What to work on — Quote exactly the lines from the one with "C204: 4.7nF (GND, U201/RST)" to the end of the data, both included; omit the pictures.

(Excerpts from a dataset)

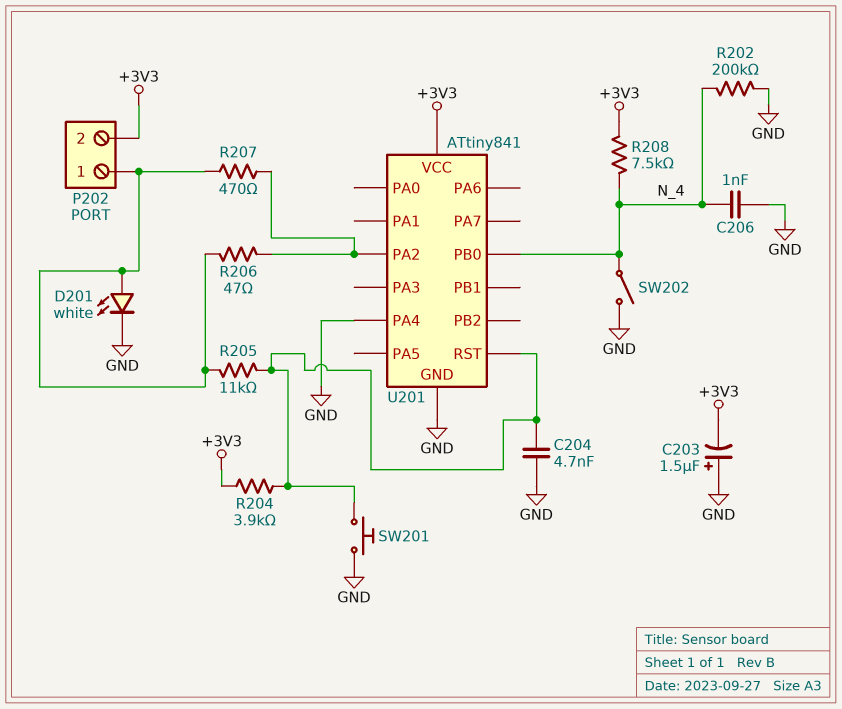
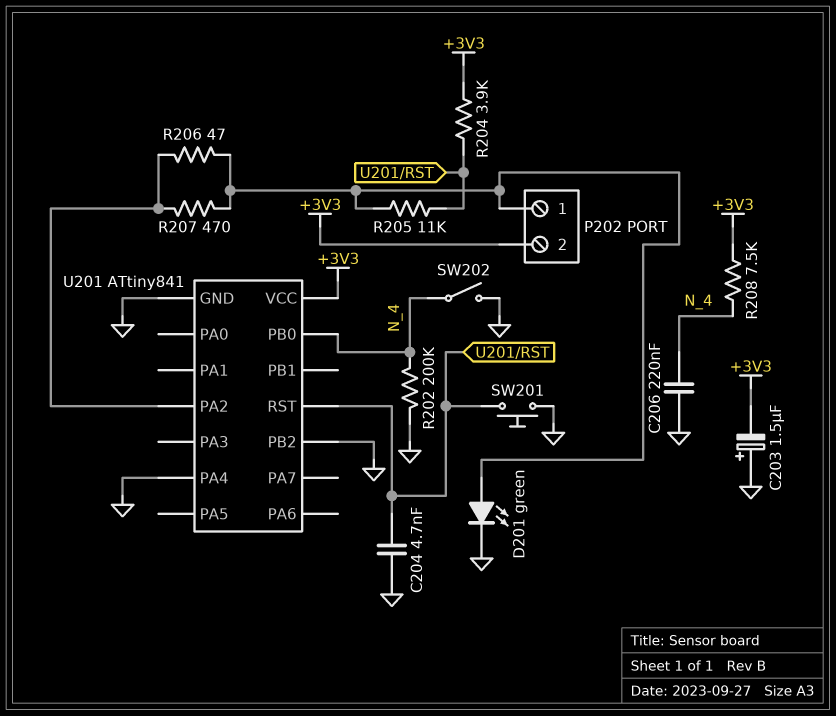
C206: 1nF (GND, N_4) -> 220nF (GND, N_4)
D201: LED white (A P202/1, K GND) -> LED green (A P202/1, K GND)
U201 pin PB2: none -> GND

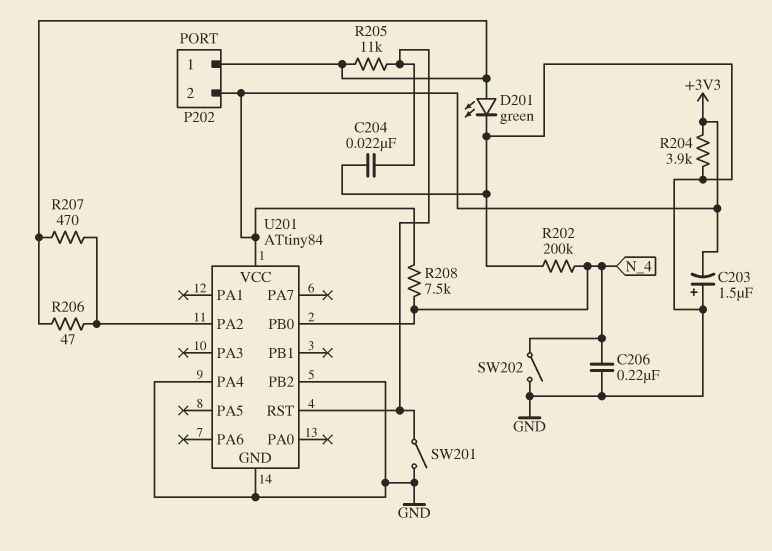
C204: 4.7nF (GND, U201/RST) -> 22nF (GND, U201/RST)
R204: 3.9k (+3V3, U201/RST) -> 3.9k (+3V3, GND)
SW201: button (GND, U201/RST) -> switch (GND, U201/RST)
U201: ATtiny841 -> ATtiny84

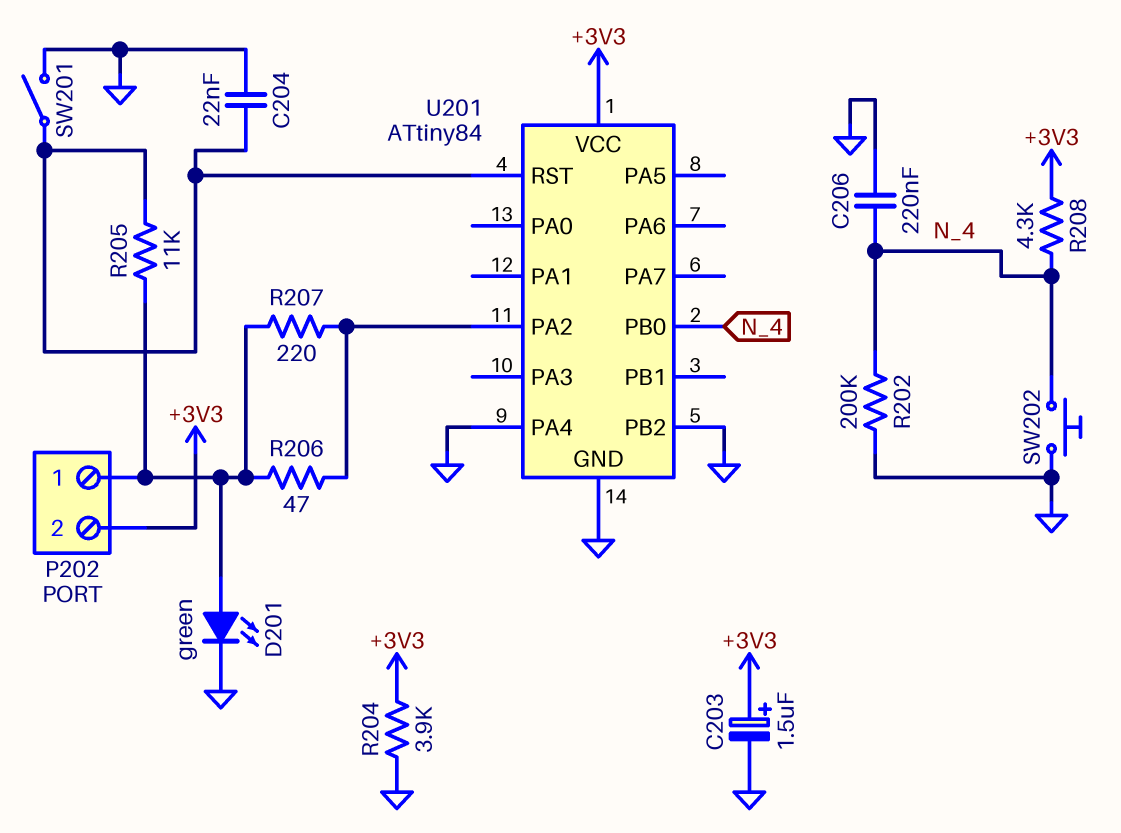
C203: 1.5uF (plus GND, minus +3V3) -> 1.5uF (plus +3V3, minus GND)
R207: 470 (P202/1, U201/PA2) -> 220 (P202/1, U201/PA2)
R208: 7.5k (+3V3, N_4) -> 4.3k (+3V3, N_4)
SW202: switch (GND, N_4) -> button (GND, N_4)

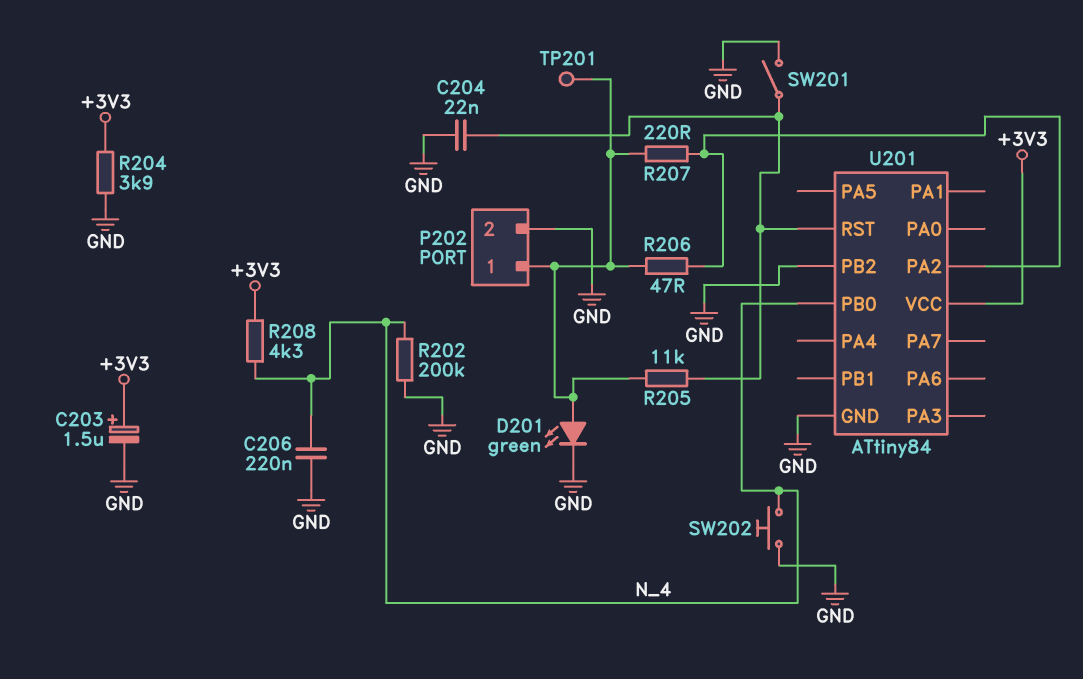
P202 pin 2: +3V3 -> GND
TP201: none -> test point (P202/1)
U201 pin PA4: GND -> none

Answer below —
C204: 4.7nF (GND, U201/RST) -> 22nF (GND, U201/RST)
R204: 3.9k (+3V3, U201/RST) -> 3.9k (+3V3, GND)
SW201: button (GND, U201/RST) -> switch (GND, U201/RST)
U201: ATtiny841 -> ATtiny84

C203: 1.5uF (plus GND, minus +3V3) -> 1.5uF (plus +3V3, minus GND)
R207: 470 (P202/1, U201/PA2) -> 220 (P202/1, U201/PA2)
R208: 7.5k (+3V3, N_4) -> 4.3k (+3V3, N_4)
SW202: switch (GND, N_4) -> button (GND, N_4)

P202 pin 2: +3V3 -> GND
TP201: none -> test point (P202/1)
U201 pin PA4: GND -> none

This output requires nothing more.